### WORK TASK
Omit any picture, and return the remaining data exactly as written.

### COLLECTED DATA
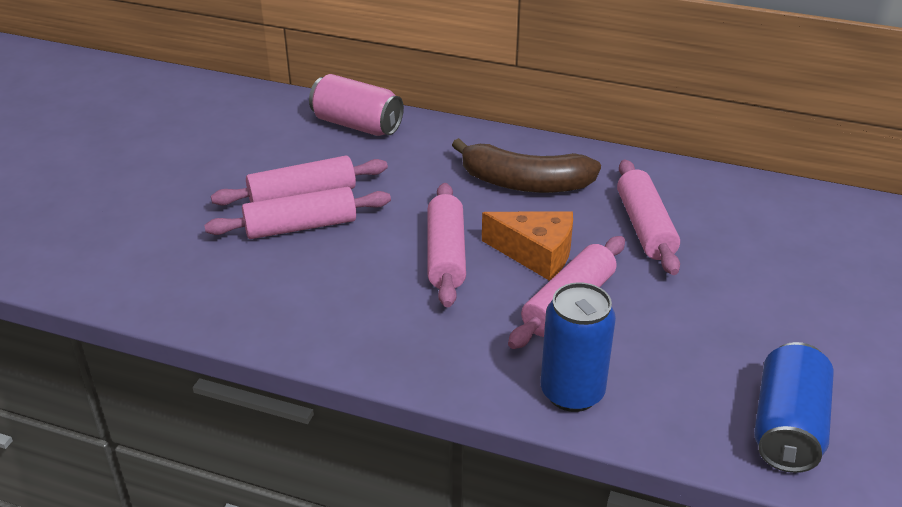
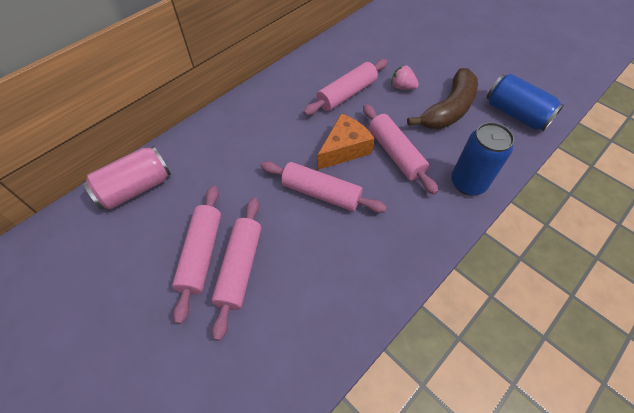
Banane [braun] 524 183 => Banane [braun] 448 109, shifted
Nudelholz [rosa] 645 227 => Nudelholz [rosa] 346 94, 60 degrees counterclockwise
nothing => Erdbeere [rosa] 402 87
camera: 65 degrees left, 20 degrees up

### OUTPUT OF THE TASK
Banane [braun] 524 183 => Banane [braun] 448 109, shifted
Nudelholz [rosa] 645 227 => Nudelholz [rosa] 346 94, 60 degrees counterclockwise
nothing => Erdbeere [rosa] 402 87
camera: 65 degrees left, 20 degrees up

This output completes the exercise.